EXERCISE DATA START
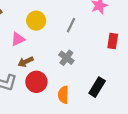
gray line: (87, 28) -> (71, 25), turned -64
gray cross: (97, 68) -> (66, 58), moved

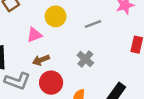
gray line: (71, 25) -> (93, 24), turned 40

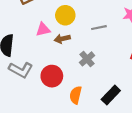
brown arrow: (41, 60) -> (62, 39), moved

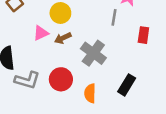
gray line: (99, 28) -> (114, 17), moved, turned -56
gray cross: (87, 59) -> (93, 53), size x1.5

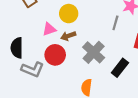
red circle: (61, 79) -> (55, 55), moved
black rectangle: (127, 85) -> (120, 68), moved

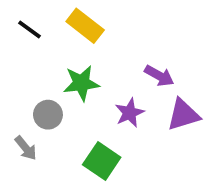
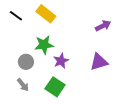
purple arrow: (159, 76) -> (103, 26), moved, turned -56
purple star: (130, 113) -> (61, 61), moved
gray arrow: (26, 148) -> (23, 85), moved

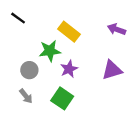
yellow rectangle: (46, 14) -> (69, 32), moved
purple arrow: (103, 26) -> (117, 29), turned -133

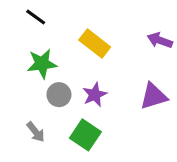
black line: (18, 18) -> (36, 17), moved
green star: (50, 51) -> (42, 64), moved
gray circle: (29, 70) -> (59, 95), moved

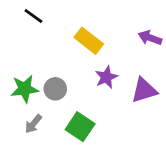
green star: (42, 64) -> (25, 89), moved
purple star: (95, 95) -> (106, 77), moved
gray arrow: (36, 132) -> (33, 124), turned 78

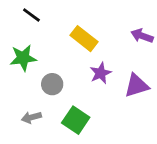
green star: (25, 89) -> (23, 58), moved
gray arrow: (33, 124) -> (31, 117), turned 36

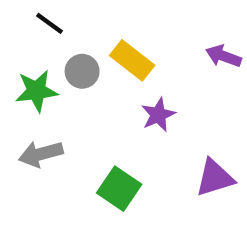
gray circle: (52, 84) -> (82, 71), moved
purple triangle: (137, 86) -> (215, 178), moved
gray arrow: (31, 117) -> (41, 154), moved, size x1.4

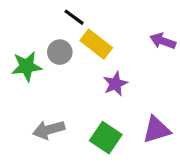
black line: (50, 23) -> (74, 17), moved
gray arrow: (41, 154) -> (49, 130), moved
green square: (119, 189) -> (106, 138), moved

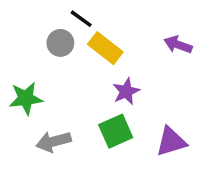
gray circle: (60, 52) -> (60, 43), moved
green star: (27, 66) -> (26, 98), moved
green square: (106, 138) -> (116, 131), moved, turned 32

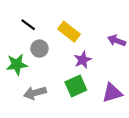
black line: (81, 19) -> (28, 25), moved
gray circle: (60, 43) -> (39, 49), moved
purple arrow: (178, 45) -> (117, 41), moved

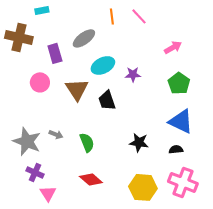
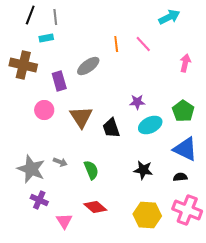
pink arrow: (173, 47) -> (185, 63), moved, turned -48
cyan ellipse: (103, 65) -> (150, 125), moved
pink triangle: (48, 193) -> (64, 221), moved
EXERCISE DATA END
EXERCISE AIM: From the first line above to the last, reproduce the records exactly but without the pictures.

SOLVED PROBLEM:
gray line: (87, 28) -> (71, 25), turned -64
gray cross: (97, 68) -> (66, 58), moved

gray line: (71, 25) -> (93, 24), turned 40

brown arrow: (41, 60) -> (62, 39), moved

gray line: (99, 28) -> (114, 17), moved, turned -56
gray cross: (87, 59) -> (93, 53), size x1.5

red circle: (61, 79) -> (55, 55), moved
black rectangle: (127, 85) -> (120, 68), moved

purple arrow: (159, 76) -> (103, 26), moved, turned -56
purple star: (130, 113) -> (61, 61), moved
gray arrow: (26, 148) -> (23, 85), moved

yellow rectangle: (46, 14) -> (69, 32), moved
purple arrow: (103, 26) -> (117, 29), turned -133

black line: (18, 18) -> (36, 17), moved
green star: (50, 51) -> (42, 64), moved
gray circle: (29, 70) -> (59, 95), moved

green star: (42, 64) -> (25, 89), moved
purple star: (95, 95) -> (106, 77), moved
gray arrow: (36, 132) -> (33, 124), turned 78

green star: (25, 89) -> (23, 58), moved
gray arrow: (33, 124) -> (31, 117), turned 36

gray circle: (52, 84) -> (82, 71), moved
purple triangle: (137, 86) -> (215, 178), moved
gray arrow: (31, 117) -> (41, 154), moved, size x1.4

black line: (50, 23) -> (74, 17), moved
gray arrow: (41, 154) -> (49, 130), moved
green square: (119, 189) -> (106, 138), moved

gray circle: (60, 52) -> (60, 43), moved
green star: (27, 66) -> (26, 98), moved
green square: (106, 138) -> (116, 131), moved, turned 32

black line: (81, 19) -> (28, 25), moved
gray circle: (60, 43) -> (39, 49), moved
purple arrow: (178, 45) -> (117, 41), moved

pink arrow: (173, 47) -> (185, 63), moved, turned -48
cyan ellipse: (103, 65) -> (150, 125), moved
pink triangle: (48, 193) -> (64, 221), moved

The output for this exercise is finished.